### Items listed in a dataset

________________

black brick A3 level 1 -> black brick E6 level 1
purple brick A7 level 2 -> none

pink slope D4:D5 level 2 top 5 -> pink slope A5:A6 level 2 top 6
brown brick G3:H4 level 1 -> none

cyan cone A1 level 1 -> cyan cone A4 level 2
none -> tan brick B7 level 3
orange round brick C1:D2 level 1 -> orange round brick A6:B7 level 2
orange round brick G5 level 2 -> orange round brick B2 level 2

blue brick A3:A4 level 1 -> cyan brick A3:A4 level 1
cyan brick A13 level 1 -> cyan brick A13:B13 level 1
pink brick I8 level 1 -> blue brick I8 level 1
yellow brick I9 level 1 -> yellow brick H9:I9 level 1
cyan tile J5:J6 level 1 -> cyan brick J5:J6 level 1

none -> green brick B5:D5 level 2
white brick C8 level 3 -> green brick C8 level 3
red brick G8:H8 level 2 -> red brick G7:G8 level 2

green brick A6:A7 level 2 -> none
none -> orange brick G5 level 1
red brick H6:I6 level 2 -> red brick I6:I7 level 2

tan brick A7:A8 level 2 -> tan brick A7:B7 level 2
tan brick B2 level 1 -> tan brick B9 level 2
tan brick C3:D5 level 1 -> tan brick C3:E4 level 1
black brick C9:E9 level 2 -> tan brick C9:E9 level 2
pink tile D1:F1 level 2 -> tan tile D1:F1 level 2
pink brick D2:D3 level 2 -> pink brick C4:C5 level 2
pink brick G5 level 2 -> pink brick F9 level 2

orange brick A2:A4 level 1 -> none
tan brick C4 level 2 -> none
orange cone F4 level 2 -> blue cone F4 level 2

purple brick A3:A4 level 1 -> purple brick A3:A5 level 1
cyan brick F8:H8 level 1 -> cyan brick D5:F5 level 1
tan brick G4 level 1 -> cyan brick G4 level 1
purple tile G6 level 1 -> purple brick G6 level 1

________________

Every entry needs to be copied exactly as it was written.

### Written answer
black brick A3 level 1 -> black brick E6 level 1
purple brick A7 level 2 -> none

pink slope D4:D5 level 2 top 5 -> pink slope A5:A6 level 2 top 6
brown brick G3:H4 level 1 -> none

cyan cone A1 level 1 -> cyan cone A4 level 2
none -> tan brick B7 level 3
orange round brick C1:D2 level 1 -> orange round brick A6:B7 level 2
orange round brick G5 level 2 -> orange round brick B2 level 2

blue brick A3:A4 level 1 -> cyan brick A3:A4 level 1
cyan brick A13 level 1 -> cyan brick A13:B13 level 1
pink brick I8 level 1 -> blue brick I8 level 1
yellow brick I9 level 1 -> yellow brick H9:I9 level 1
cyan tile J5:J6 level 1 -> cyan brick J5:J6 level 1

none -> green brick B5:D5 level 2
white brick C8 level 3 -> green brick C8 level 3
red brick G8:H8 level 2 -> red brick G7:G8 level 2

green brick A6:A7 level 2 -> none
none -> orange brick G5 level 1
red brick H6:I6 level 2 -> red brick I6:I7 level 2

tan brick A7:A8 level 2 -> tan brick A7:B7 level 2
tan brick B2 level 1 -> tan brick B9 level 2
tan brick C3:D5 level 1 -> tan brick C3:E4 level 1
black brick C9:E9 level 2 -> tan brick C9:E9 level 2
pink tile D1:F1 level 2 -> tan tile D1:F1 level 2
pink brick D2:D3 level 2 -> pink brick C4:C5 level 2
pink brick G5 level 2 -> pink brick F9 level 2

orange brick A2:A4 level 1 -> none
tan brick C4 level 2 -> none
orange cone F4 level 2 -> blue cone F4 level 2

purple brick A3:A4 level 1 -> purple brick A3:A5 level 1
cyan brick F8:H8 level 1 -> cyan brick D5:F5 level 1
tan brick G4 level 1 -> cyan brick G4 level 1
purple tile G6 level 1 -> purple brick G6 level 1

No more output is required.